[[ The data open ]]
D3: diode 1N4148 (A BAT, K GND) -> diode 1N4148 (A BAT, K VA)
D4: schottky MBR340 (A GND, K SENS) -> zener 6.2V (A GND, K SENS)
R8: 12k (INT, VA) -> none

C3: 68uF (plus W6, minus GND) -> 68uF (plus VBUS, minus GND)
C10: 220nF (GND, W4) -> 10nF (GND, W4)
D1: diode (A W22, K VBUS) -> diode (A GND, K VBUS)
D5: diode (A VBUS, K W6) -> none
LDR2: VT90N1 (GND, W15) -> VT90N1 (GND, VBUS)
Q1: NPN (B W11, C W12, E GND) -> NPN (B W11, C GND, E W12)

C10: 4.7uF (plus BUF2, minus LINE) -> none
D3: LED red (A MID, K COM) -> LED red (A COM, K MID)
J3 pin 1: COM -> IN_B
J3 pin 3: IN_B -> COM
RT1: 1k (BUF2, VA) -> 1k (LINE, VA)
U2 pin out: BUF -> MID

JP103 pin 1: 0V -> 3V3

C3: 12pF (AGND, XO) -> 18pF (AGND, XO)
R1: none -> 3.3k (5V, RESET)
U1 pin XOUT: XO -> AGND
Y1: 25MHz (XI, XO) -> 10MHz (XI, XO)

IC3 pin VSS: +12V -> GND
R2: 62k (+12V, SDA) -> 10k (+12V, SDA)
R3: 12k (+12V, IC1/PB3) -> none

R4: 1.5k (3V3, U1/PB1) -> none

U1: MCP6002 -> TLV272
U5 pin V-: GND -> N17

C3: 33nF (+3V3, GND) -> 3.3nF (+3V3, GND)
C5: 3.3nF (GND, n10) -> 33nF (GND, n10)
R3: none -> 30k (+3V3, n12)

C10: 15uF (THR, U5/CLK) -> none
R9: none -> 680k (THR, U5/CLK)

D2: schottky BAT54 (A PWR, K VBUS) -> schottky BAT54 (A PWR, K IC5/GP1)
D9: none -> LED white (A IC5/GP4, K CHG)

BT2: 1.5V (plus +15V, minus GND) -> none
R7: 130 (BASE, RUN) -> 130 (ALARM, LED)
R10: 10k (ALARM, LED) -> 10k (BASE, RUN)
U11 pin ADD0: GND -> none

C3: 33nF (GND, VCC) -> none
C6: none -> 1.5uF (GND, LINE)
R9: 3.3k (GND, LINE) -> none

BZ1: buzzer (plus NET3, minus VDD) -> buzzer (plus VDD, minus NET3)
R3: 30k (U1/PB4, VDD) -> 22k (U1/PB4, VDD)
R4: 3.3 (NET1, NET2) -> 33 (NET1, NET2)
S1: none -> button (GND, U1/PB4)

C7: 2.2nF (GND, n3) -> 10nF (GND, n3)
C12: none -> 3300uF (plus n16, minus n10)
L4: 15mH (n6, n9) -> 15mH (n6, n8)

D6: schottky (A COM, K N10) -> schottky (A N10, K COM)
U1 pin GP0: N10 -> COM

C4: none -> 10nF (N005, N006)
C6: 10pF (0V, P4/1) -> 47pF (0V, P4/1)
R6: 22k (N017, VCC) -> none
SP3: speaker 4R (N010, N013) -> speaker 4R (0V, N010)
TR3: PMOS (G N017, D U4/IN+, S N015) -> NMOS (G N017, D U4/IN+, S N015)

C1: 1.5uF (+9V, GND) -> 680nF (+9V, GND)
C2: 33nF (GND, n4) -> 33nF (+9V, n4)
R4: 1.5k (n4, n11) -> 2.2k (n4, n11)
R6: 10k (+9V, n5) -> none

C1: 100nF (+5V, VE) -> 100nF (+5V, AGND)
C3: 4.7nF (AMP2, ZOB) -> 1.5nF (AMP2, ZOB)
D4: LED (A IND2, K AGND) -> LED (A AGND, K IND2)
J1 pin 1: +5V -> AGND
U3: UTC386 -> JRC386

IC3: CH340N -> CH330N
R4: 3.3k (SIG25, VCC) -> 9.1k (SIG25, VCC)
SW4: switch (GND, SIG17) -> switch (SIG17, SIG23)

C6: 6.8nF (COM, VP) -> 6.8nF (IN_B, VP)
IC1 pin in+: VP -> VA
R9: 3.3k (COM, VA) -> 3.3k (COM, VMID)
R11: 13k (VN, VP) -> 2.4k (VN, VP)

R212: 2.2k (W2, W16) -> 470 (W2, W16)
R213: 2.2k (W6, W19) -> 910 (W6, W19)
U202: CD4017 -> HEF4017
[[ The data closed ]]
| Problem requirements |
Each record should be returned precisely as written.

| Solution |
D3: diode 1N4148 (A BAT, K GND) -> diode 1N4148 (A BAT, K VA)
D4: schottky MBR340 (A GND, K SENS) -> zener 6.2V (A GND, K SENS)
R8: 12k (INT, VA) -> none

C3: 68uF (plus W6, minus GND) -> 68uF (plus VBUS, minus GND)
C10: 220nF (GND, W4) -> 10nF (GND, W4)
D1: diode (A W22, K VBUS) -> diode (A GND, K VBUS)
D5: diode (A VBUS, K W6) -> none
LDR2: VT90N1 (GND, W15) -> VT90N1 (GND, VBUS)
Q1: NPN (B W11, C W12, E GND) -> NPN (B W11, C GND, E W12)

C10: 4.7uF (plus BUF2, minus LINE) -> none
D3: LED red (A MID, K COM) -> LED red (A COM, K MID)
J3 pin 1: COM -> IN_B
J3 pin 3: IN_B -> COM
RT1: 1k (BUF2, VA) -> 1k (LINE, VA)
U2 pin out: BUF -> MID

JP103 pin 1: 0V -> 3V3

C3: 12pF (AGND, XO) -> 18pF (AGND, XO)
R1: none -> 3.3k (5V, RESET)
U1 pin XOUT: XO -> AGND
Y1: 25MHz (XI, XO) -> 10MHz (XI, XO)

IC3 pin VSS: +12V -> GND
R2: 62k (+12V, SDA) -> 10k (+12V, SDA)
R3: 12k (+12V, IC1/PB3) -> none

R4: 1.5k (3V3, U1/PB1) -> none

U1: MCP6002 -> TLV272
U5 pin V-: GND -> N17

C3: 33nF (+3V3, GND) -> 3.3nF (+3V3, GND)
C5: 3.3nF (GND, n10) -> 33nF (GND, n10)
R3: none -> 30k (+3V3, n12)

C10: 15uF (THR, U5/CLK) -> none
R9: none -> 680k (THR, U5/CLK)

D2: schottky BAT54 (A PWR, K VBUS) -> schottky BAT54 (A PWR, K IC5/GP1)
D9: none -> LED white (A IC5/GP4, K CHG)

BT2: 1.5V (plus +15V, minus GND) -> none
R7: 130 (BASE, RUN) -> 130 (ALARM, LED)
R10: 10k (ALARM, LED) -> 10k (BASE, RUN)
U11 pin ADD0: GND -> none

C3: 33nF (GND, VCC) -> none
C6: none -> 1.5uF (GND, LINE)
R9: 3.3k (GND, LINE) -> none

BZ1: buzzer (plus NET3, minus VDD) -> buzzer (plus VDD, minus NET3)
R3: 30k (U1/PB4, VDD) -> 22k (U1/PB4, VDD)
R4: 3.3 (NET1, NET2) -> 33 (NET1, NET2)
S1: none -> button (GND, U1/PB4)

C7: 2.2nF (GND, n3) -> 10nF (GND, n3)
C12: none -> 3300uF (plus n16, minus n10)
L4: 15mH (n6, n9) -> 15mH (n6, n8)

D6: schottky (A COM, K N10) -> schottky (A N10, K COM)
U1 pin GP0: N10 -> COM

C4: none -> 10nF (N005, N006)
C6: 10pF (0V, P4/1) -> 47pF (0V, P4/1)
R6: 22k (N017, VCC) -> none
SP3: speaker 4R (N010, N013) -> speaker 4R (0V, N010)
TR3: PMOS (G N017, D U4/IN+, S N015) -> NMOS (G N017, D U4/IN+, S N015)

C1: 1.5uF (+9V, GND) -> 680nF (+9V, GND)
C2: 33nF (GND, n4) -> 33nF (+9V, n4)
R4: 1.5k (n4, n11) -> 2.2k (n4, n11)
R6: 10k (+9V, n5) -> none

C1: 100nF (+5V, VE) -> 100nF (+5V, AGND)
C3: 4.7nF (AMP2, ZOB) -> 1.5nF (AMP2, ZOB)
D4: LED (A IND2, K AGND) -> LED (A AGND, K IND2)
J1 pin 1: +5V -> AGND
U3: UTC386 -> JRC386

IC3: CH340N -> CH330N
R4: 3.3k (SIG25, VCC) -> 9.1k (SIG25, VCC)
SW4: switch (GND, SIG17) -> switch (SIG17, SIG23)

C6: 6.8nF (COM, VP) -> 6.8nF (IN_B, VP)
IC1 pin in+: VP -> VA
R9: 3.3k (COM, VA) -> 3.3k (COM, VMID)
R11: 13k (VN, VP) -> 2.4k (VN, VP)

R212: 2.2k (W2, W16) -> 470 (W2, W16)
R213: 2.2k (W6, W19) -> 910 (W6, W19)
U202: CD4017 -> HEF4017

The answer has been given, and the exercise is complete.